What is expected |
Carry none of the pictures over; write out the complete data exactly.

Information |
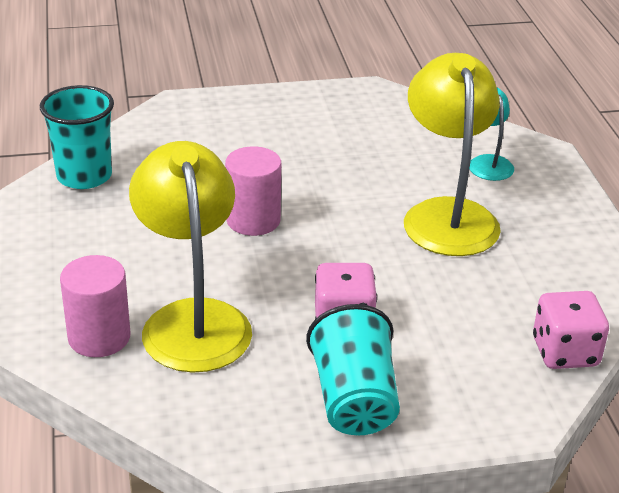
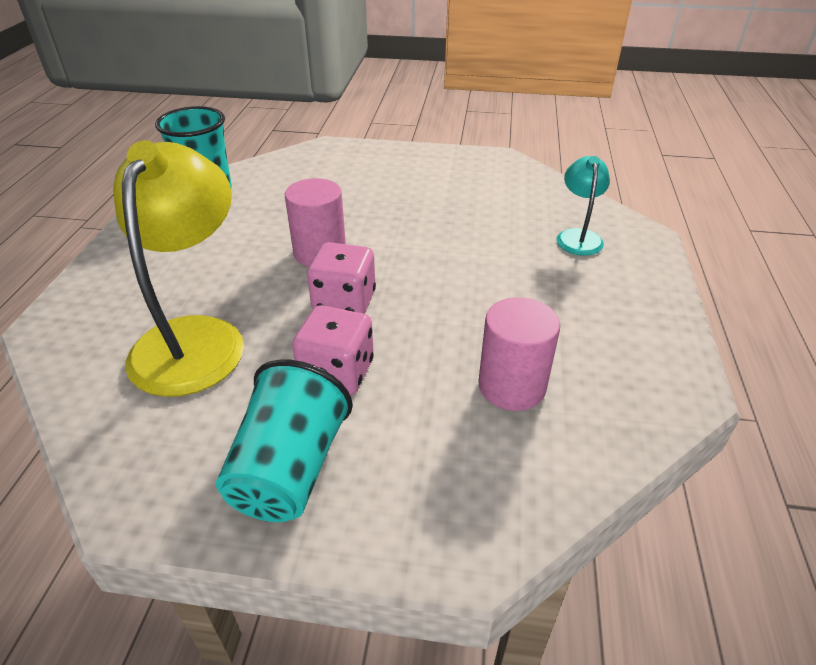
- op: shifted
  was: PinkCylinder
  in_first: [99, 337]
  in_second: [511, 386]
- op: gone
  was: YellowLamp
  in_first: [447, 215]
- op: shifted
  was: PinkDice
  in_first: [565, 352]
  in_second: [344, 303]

Task answer |
- op: shifted
  was: PinkCylinder
  in_first: [99, 337]
  in_second: [511, 386]
- op: gone
  was: YellowLamp
  in_first: [447, 215]
- op: shifted
  was: PinkDice
  in_first: [565, 352]
  in_second: [344, 303]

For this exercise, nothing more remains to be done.